▶ **WORK TO COMPLETE**: Look below for the line containing "D3: LED (A +9V, K LED) -> LED (A LED, K +9V)"; from there, print each line exactly up to and including the line containing "R1: none -> 33 (0V, AOUT)", and stop.

───── GIVEN DATA

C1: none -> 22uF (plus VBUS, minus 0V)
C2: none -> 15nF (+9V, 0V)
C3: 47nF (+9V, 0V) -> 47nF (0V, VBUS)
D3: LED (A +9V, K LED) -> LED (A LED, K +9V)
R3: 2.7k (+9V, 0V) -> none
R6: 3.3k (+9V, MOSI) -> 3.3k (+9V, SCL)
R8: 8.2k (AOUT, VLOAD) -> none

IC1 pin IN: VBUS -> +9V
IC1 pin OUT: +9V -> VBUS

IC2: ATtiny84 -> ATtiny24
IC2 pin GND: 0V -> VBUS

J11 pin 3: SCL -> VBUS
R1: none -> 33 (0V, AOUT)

──────────
───── GIVEN DATA

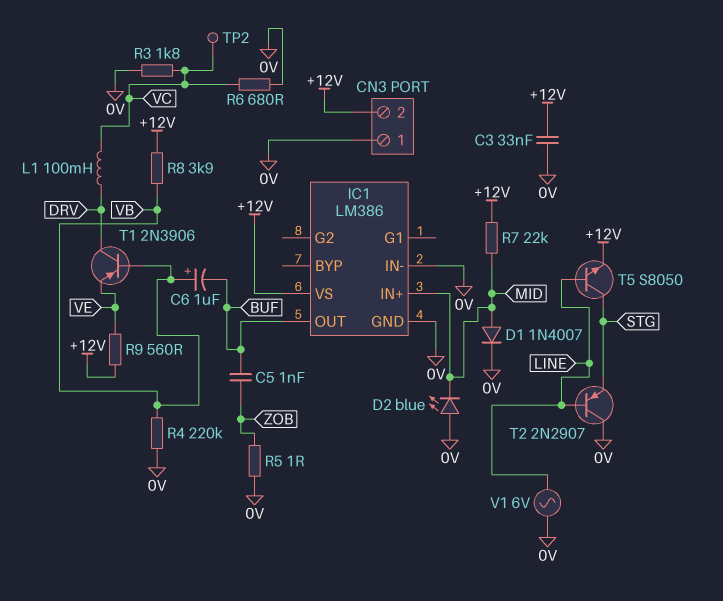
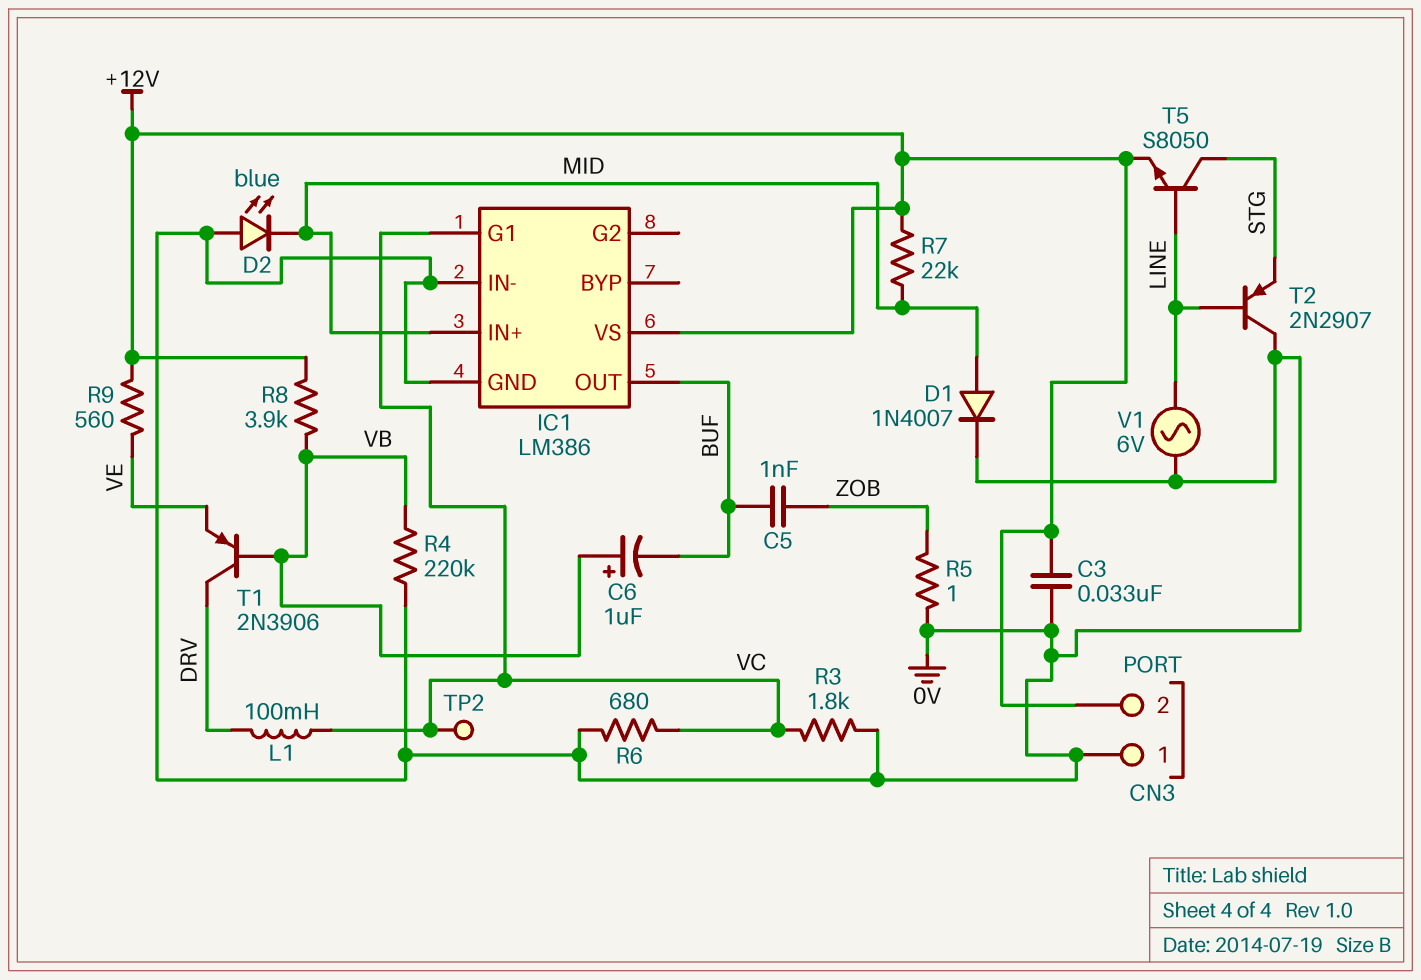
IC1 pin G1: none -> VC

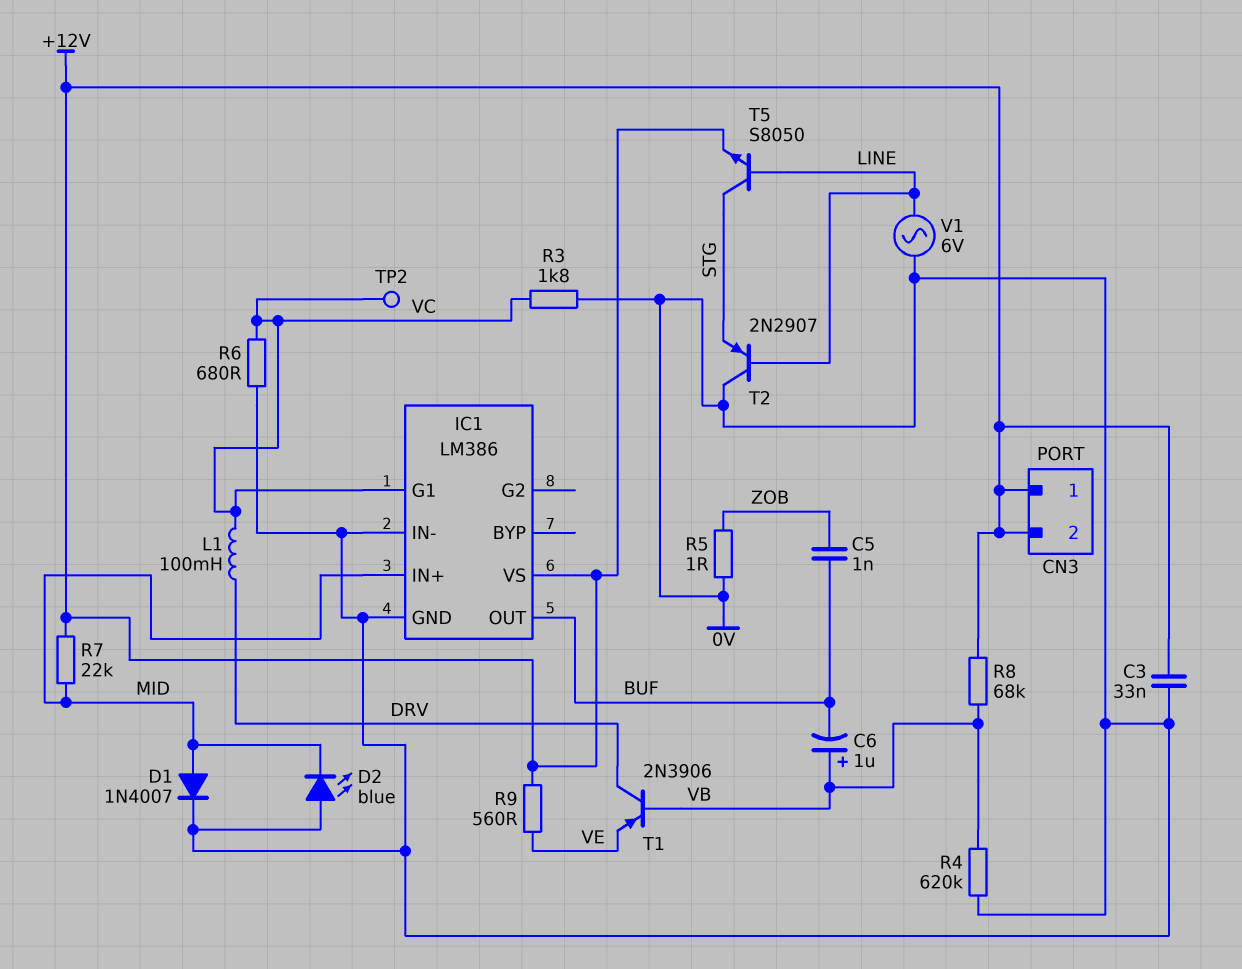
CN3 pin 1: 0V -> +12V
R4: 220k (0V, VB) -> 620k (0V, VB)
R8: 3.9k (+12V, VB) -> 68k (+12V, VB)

──────────
───── GIVEN DATA

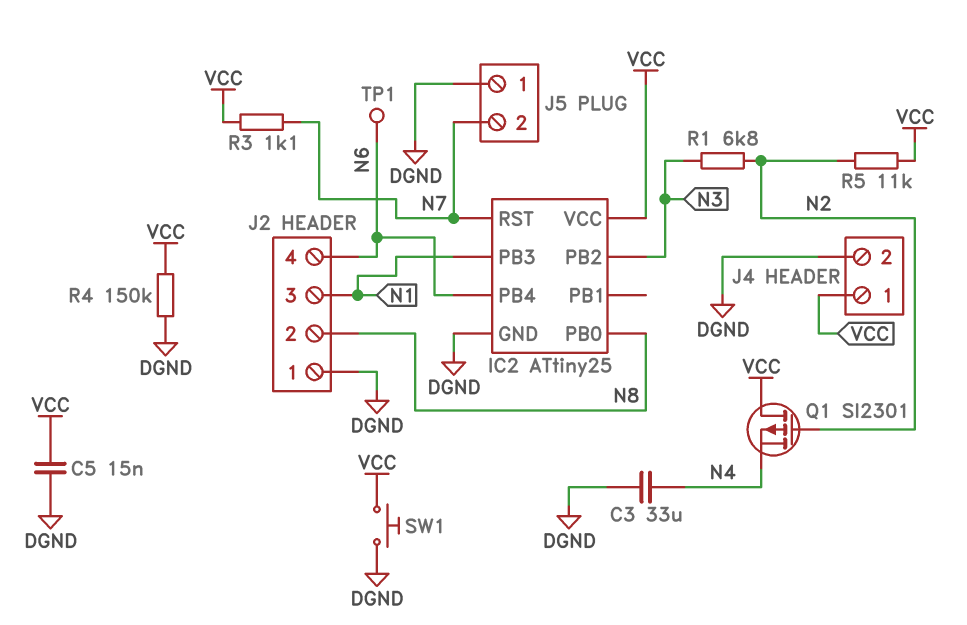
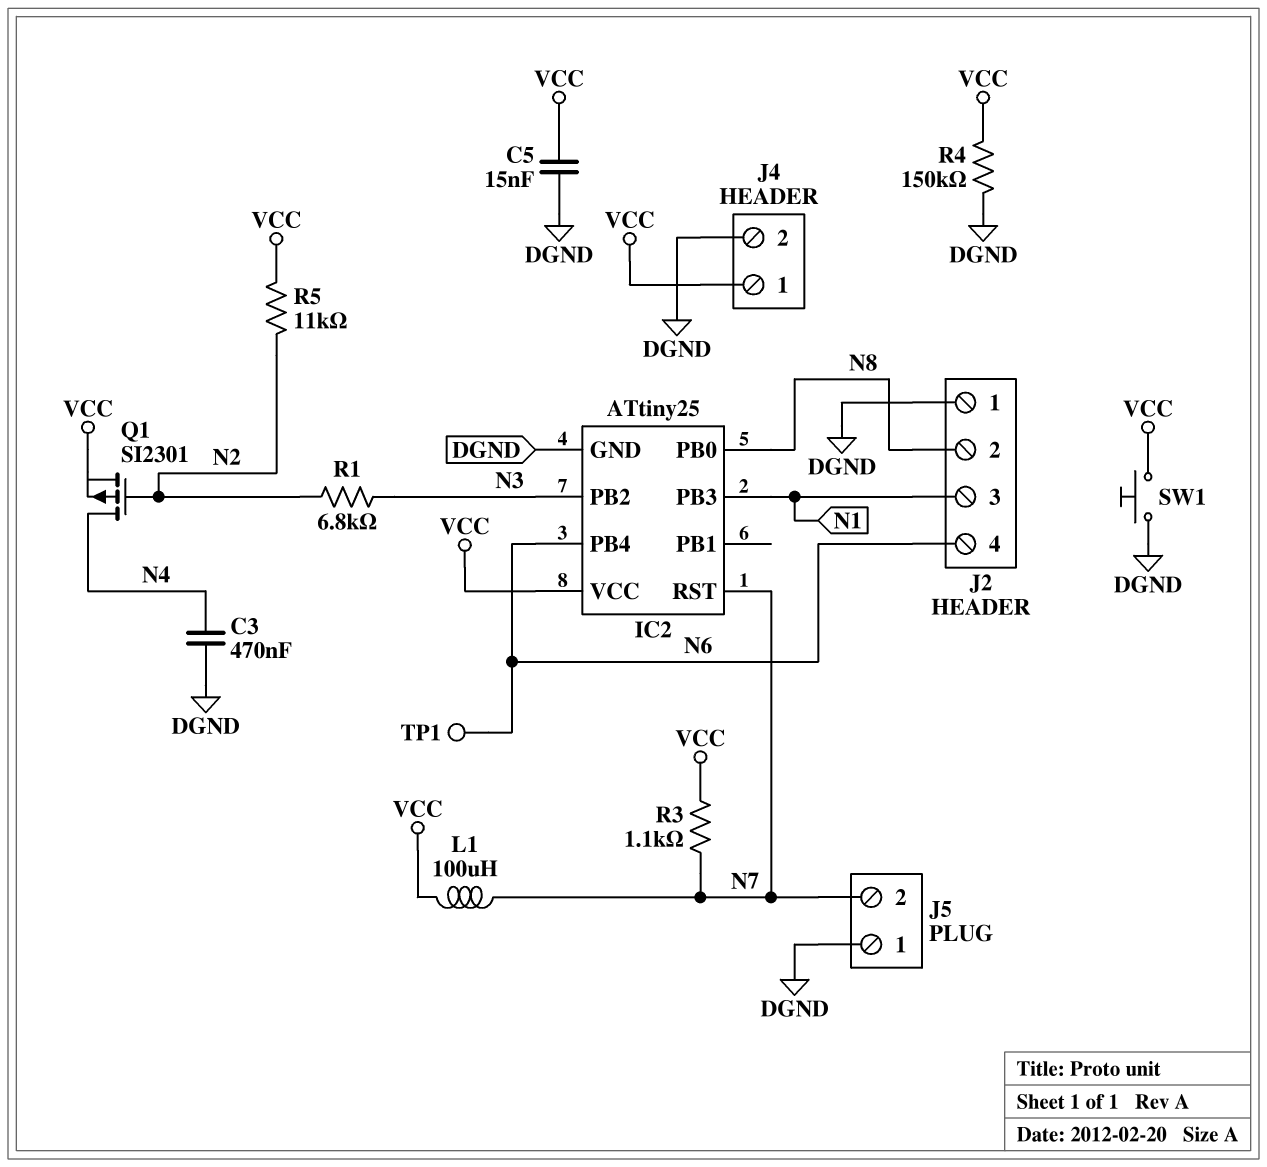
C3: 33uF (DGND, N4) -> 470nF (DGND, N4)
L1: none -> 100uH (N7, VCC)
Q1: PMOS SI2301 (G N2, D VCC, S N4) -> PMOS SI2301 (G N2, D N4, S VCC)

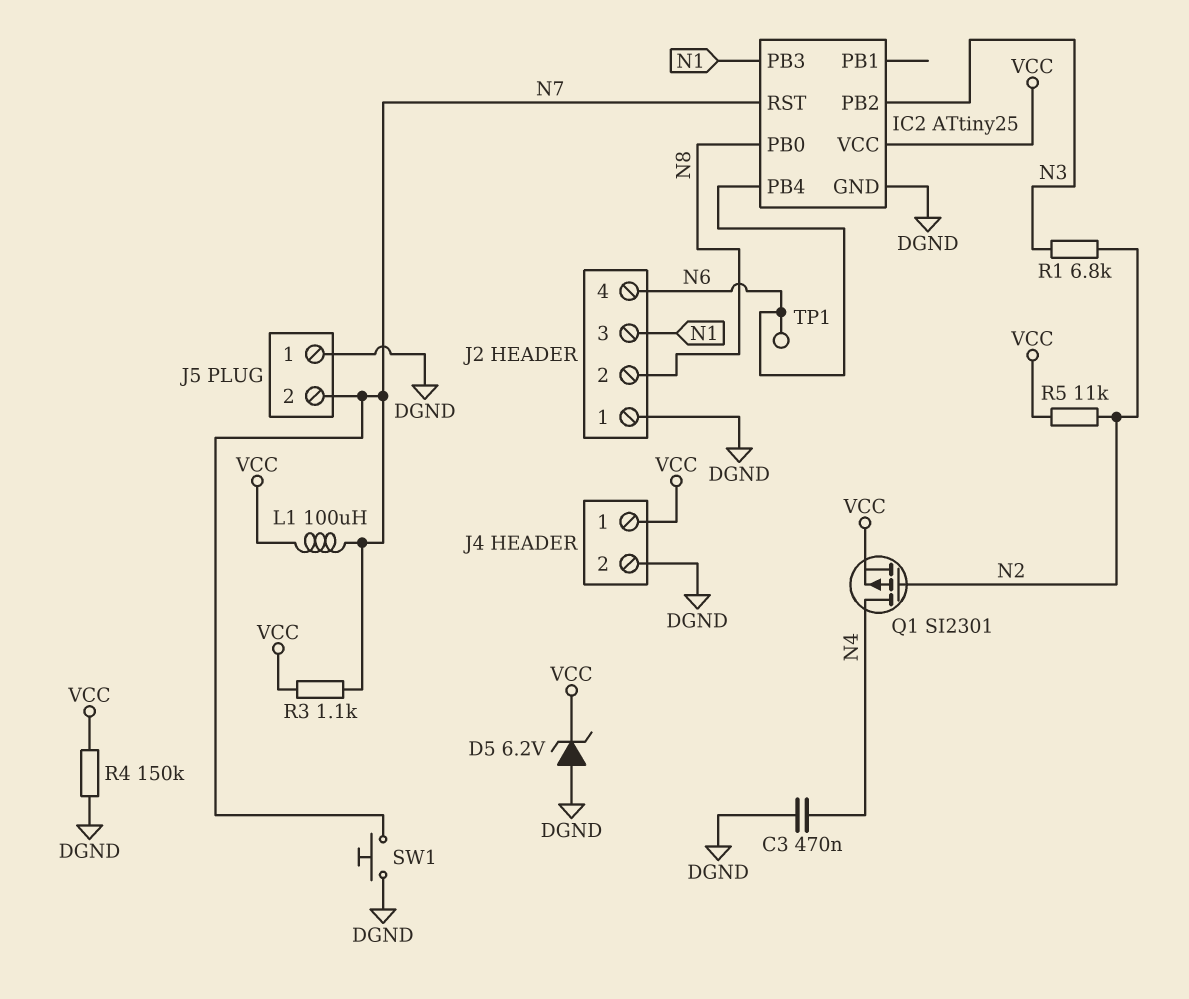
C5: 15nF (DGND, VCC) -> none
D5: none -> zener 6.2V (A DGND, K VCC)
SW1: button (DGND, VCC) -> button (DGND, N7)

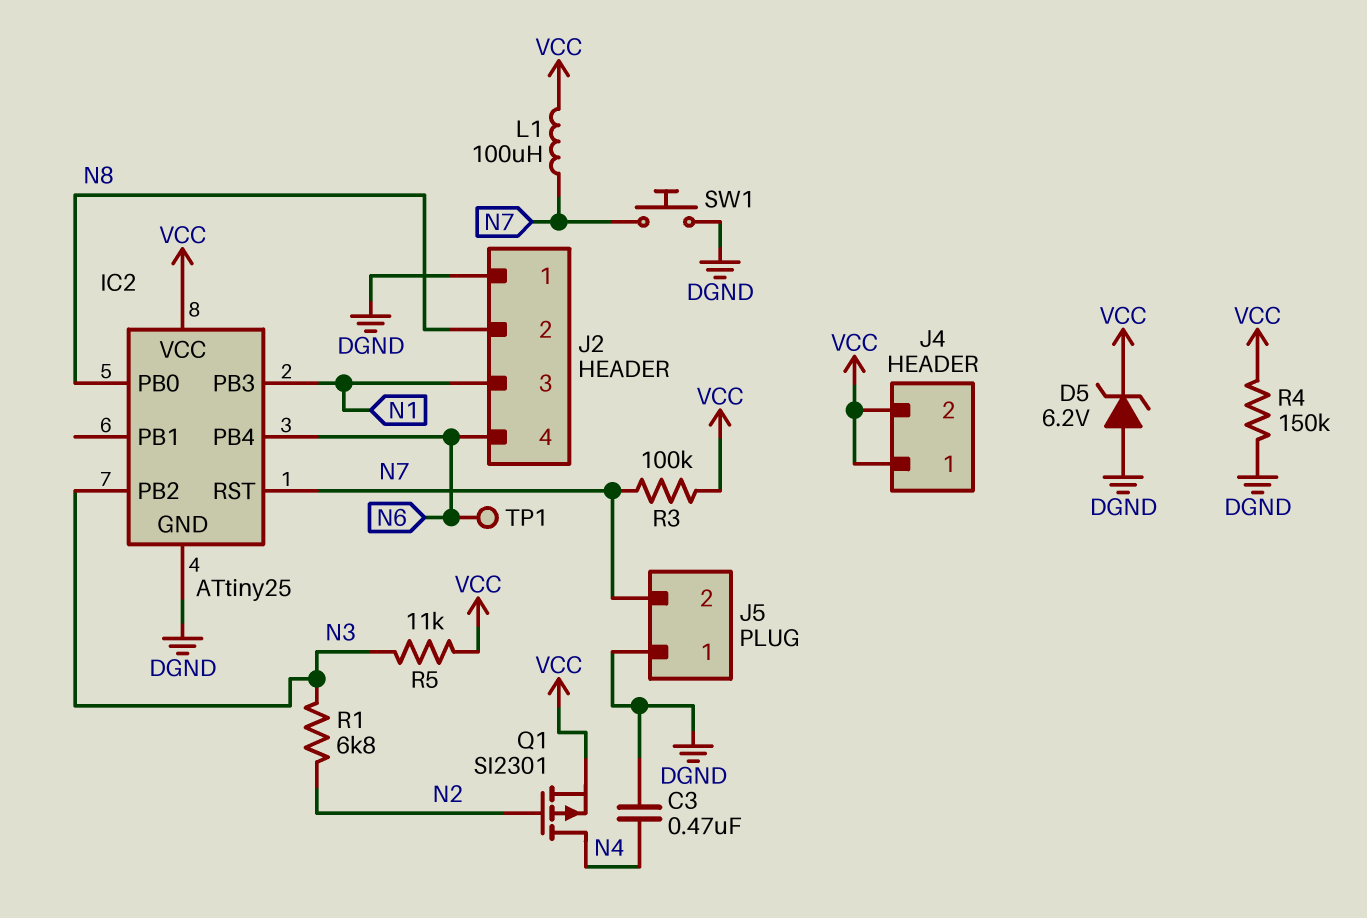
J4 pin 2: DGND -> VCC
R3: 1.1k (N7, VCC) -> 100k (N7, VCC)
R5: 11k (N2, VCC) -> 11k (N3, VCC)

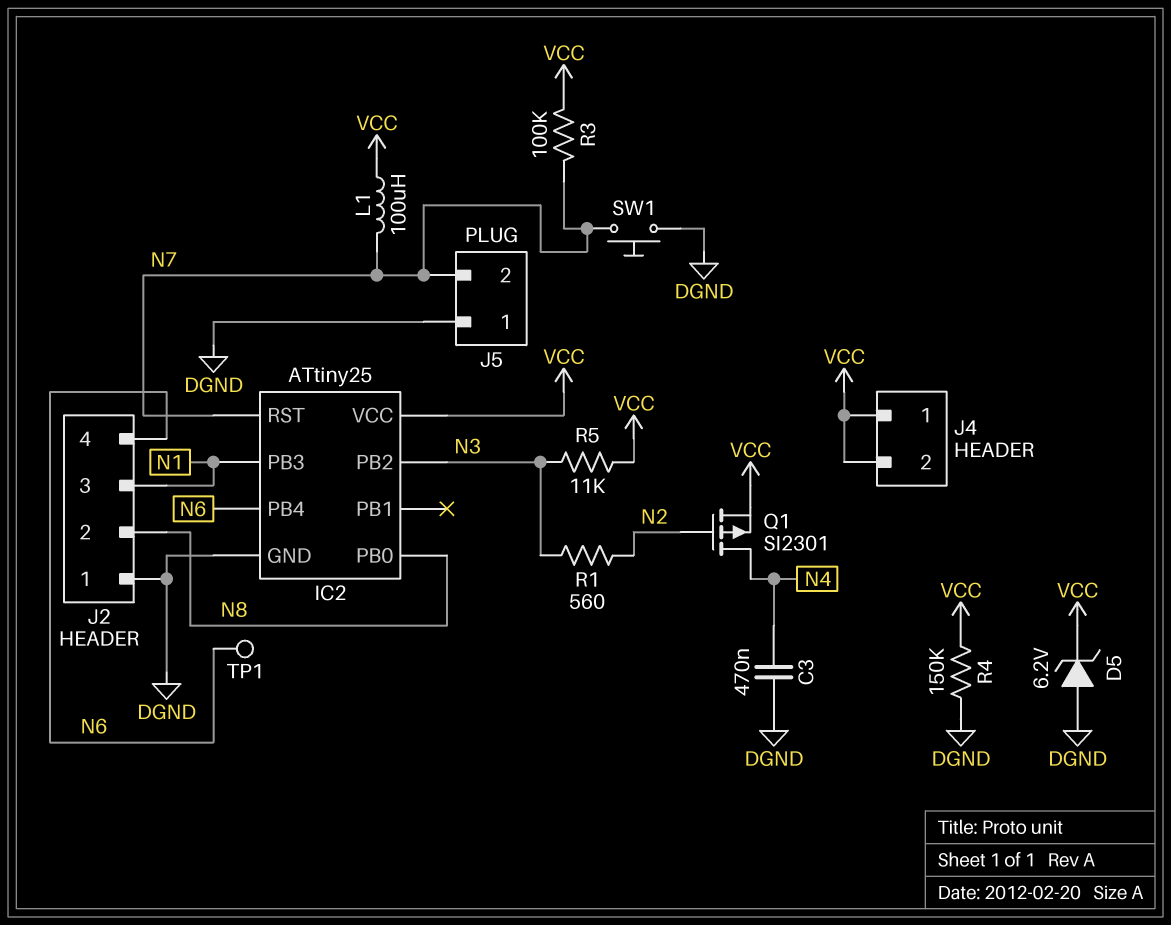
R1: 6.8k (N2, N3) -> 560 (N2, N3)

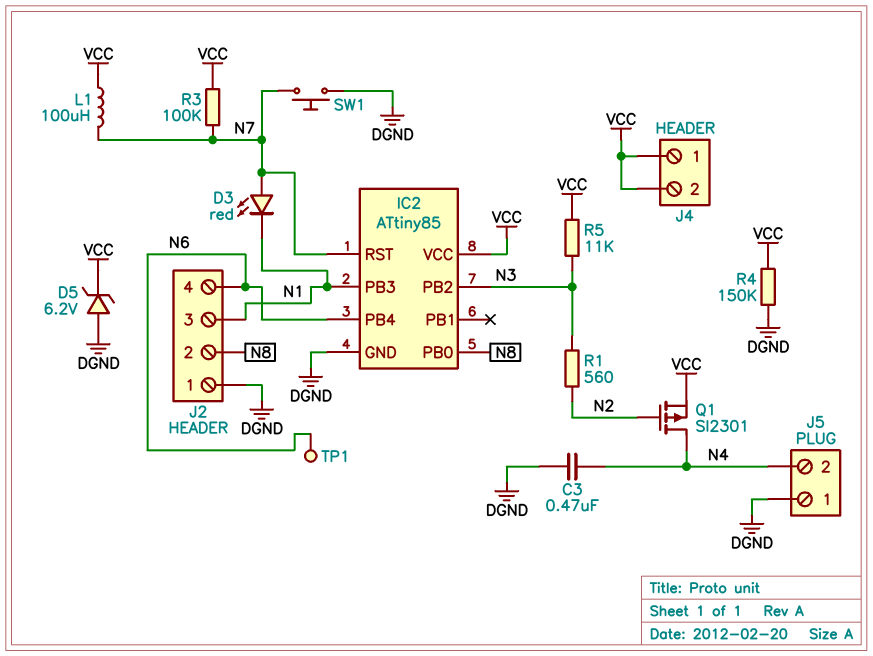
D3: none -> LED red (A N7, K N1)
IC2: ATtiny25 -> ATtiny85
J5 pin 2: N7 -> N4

──────────

▶ **OUTPUT FOR THIS EXERCISE**:
D3: LED (A +9V, K LED) -> LED (A LED, K +9V)
R3: 2.7k (+9V, 0V) -> none
R6: 3.3k (+9V, MOSI) -> 3.3k (+9V, SCL)
R8: 8.2k (AOUT, VLOAD) -> none

IC1 pin IN: VBUS -> +9V
IC1 pin OUT: +9V -> VBUS

IC2: ATtiny84 -> ATtiny24
IC2 pin GND: 0V -> VBUS

J11 pin 3: SCL -> VBUS
R1: none -> 33 (0V, AOUT)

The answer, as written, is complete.